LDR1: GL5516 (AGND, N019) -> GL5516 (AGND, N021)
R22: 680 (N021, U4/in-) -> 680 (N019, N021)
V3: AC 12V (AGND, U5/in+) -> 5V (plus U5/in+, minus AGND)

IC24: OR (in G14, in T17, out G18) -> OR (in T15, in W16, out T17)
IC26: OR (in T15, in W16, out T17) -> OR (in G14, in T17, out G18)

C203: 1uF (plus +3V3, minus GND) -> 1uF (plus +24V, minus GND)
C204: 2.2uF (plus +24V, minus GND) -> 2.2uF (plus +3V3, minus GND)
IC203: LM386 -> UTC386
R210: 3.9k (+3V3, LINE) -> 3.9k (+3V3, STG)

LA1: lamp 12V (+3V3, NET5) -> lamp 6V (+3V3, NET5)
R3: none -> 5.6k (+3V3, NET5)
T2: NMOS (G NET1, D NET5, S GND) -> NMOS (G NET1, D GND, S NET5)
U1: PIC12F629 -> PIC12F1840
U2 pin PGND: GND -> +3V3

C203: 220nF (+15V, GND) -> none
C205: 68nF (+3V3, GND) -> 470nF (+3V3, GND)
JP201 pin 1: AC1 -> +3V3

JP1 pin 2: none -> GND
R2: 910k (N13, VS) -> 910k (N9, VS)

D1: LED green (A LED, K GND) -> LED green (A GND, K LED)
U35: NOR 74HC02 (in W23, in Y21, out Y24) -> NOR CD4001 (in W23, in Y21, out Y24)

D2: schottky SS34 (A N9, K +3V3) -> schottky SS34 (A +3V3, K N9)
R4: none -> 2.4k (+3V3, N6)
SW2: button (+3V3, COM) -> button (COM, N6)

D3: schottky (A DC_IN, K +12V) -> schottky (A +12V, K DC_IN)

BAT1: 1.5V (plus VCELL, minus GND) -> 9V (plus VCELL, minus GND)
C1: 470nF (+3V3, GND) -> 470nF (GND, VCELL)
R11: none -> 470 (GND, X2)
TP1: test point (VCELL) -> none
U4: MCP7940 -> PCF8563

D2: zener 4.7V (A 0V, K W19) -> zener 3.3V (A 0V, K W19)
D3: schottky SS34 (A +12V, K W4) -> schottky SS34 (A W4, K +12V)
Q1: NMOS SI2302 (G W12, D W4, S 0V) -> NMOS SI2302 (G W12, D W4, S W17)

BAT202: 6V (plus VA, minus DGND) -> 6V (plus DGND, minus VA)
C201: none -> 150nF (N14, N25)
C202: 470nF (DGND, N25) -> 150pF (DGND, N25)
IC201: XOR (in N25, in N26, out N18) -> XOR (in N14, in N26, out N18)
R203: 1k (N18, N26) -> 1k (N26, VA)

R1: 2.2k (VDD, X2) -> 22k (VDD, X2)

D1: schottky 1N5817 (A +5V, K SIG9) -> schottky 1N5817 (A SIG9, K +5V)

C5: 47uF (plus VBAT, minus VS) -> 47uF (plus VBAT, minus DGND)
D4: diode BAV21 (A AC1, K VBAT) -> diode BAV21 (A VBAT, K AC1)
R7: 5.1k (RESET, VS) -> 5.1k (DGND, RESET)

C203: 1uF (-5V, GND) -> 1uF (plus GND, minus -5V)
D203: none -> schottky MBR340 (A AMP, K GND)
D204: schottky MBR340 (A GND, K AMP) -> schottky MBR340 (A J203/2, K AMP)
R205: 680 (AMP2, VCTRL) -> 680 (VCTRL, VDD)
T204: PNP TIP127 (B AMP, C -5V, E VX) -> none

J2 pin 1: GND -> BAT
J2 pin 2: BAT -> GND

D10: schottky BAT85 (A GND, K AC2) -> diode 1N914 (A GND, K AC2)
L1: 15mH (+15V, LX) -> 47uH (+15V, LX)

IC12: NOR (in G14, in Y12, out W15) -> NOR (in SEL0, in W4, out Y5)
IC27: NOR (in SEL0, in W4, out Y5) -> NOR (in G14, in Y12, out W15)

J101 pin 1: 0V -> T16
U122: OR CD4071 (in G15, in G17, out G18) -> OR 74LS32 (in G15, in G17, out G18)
=-=-=
REQUIRED WORK: Each entry given above is to be duplicated exactly.

ANSWER TO THE PROBLEM:
LDR1: GL5516 (AGND, N019) -> GL5516 (AGND, N021)
R22: 680 (N021, U4/in-) -> 680 (N019, N021)
V3: AC 12V (AGND, U5/in+) -> 5V (plus U5/in+, minus AGND)

IC24: OR (in G14, in T17, out G18) -> OR (in T15, in W16, out T17)
IC26: OR (in T15, in W16, out T17) -> OR (in G14, in T17, out G18)

C203: 1uF (plus +3V3, minus GND) -> 1uF (plus +24V, minus GND)
C204: 2.2uF (plus +24V, minus GND) -> 2.2uF (plus +3V3, minus GND)
IC203: LM386 -> UTC386
R210: 3.9k (+3V3, LINE) -> 3.9k (+3V3, STG)

LA1: lamp 12V (+3V3, NET5) -> lamp 6V (+3V3, NET5)
R3: none -> 5.6k (+3V3, NET5)
T2: NMOS (G NET1, D NET5, S GND) -> NMOS (G NET1, D GND, S NET5)
U1: PIC12F629 -> PIC12F1840
U2 pin PGND: GND -> +3V3

C203: 220nF (+15V, GND) -> none
C205: 68nF (+3V3, GND) -> 470nF (+3V3, GND)
JP201 pin 1: AC1 -> +3V3

JP1 pin 2: none -> GND
R2: 910k (N13, VS) -> 910k (N9, VS)

D1: LED green (A LED, K GND) -> LED green (A GND, K LED)
U35: NOR 74HC02 (in W23, in Y21, out Y24) -> NOR CD4001 (in W23, in Y21, out Y24)

D2: schottky SS34 (A N9, K +3V3) -> schottky SS34 (A +3V3, K N9)
R4: none -> 2.4k (+3V3, N6)
SW2: button (+3V3, COM) -> button (COM, N6)

D3: schottky (A DC_IN, K +12V) -> schottky (A +12V, K DC_IN)

BAT1: 1.5V (plus VCELL, minus GND) -> 9V (plus VCELL, minus GND)
C1: 470nF (+3V3, GND) -> 470nF (GND, VCELL)
R11: none -> 470 (GND, X2)
TP1: test point (VCELL) -> none
U4: MCP7940 -> PCF8563

D2: zener 4.7V (A 0V, K W19) -> zener 3.3V (A 0V, K W19)
D3: schottky SS34 (A +12V, K W4) -> schottky SS34 (A W4, K +12V)
Q1: NMOS SI2302 (G W12, D W4, S 0V) -> NMOS SI2302 (G W12, D W4, S W17)

BAT202: 6V (plus VA, minus DGND) -> 6V (plus DGND, minus VA)
C201: none -> 150nF (N14, N25)
C202: 470nF (DGND, N25) -> 150pF (DGND, N25)
IC201: XOR (in N25, in N26, out N18) -> XOR (in N14, in N26, out N18)
R203: 1k (N18, N26) -> 1k (N26, VA)

R1: 2.2k (VDD, X2) -> 22k (VDD, X2)

D1: schottky 1N5817 (A +5V, K SIG9) -> schottky 1N5817 (A SIG9, K +5V)

C5: 47uF (plus VBAT, minus VS) -> 47uF (plus VBAT, minus DGND)
D4: diode BAV21 (A AC1, K VBAT) -> diode BAV21 (A VBAT, K AC1)
R7: 5.1k (RESET, VS) -> 5.1k (DGND, RESET)

C203: 1uF (-5V, GND) -> 1uF (plus GND, minus -5V)
D203: none -> schottky MBR340 (A AMP, K GND)
D204: schottky MBR340 (A GND, K AMP) -> schottky MBR340 (A J203/2, K AMP)
R205: 680 (AMP2, VCTRL) -> 680 (VCTRL, VDD)
T204: PNP TIP127 (B AMP, C -5V, E VX) -> none

J2 pin 1: GND -> BAT
J2 pin 2: BAT -> GND

D10: schottky BAT85 (A GND, K AC2) -> diode 1N914 (A GND, K AC2)
L1: 15mH (+15V, LX) -> 47uH (+15V, LX)

IC12: NOR (in G14, in Y12, out W15) -> NOR (in SEL0, in W4, out Y5)
IC27: NOR (in SEL0, in W4, out Y5) -> NOR (in G14, in Y12, out W15)

J101 pin 1: 0V -> T16
U122: OR CD4071 (in G15, in G17, out G18) -> OR 74LS32 (in G15, in G17, out G18)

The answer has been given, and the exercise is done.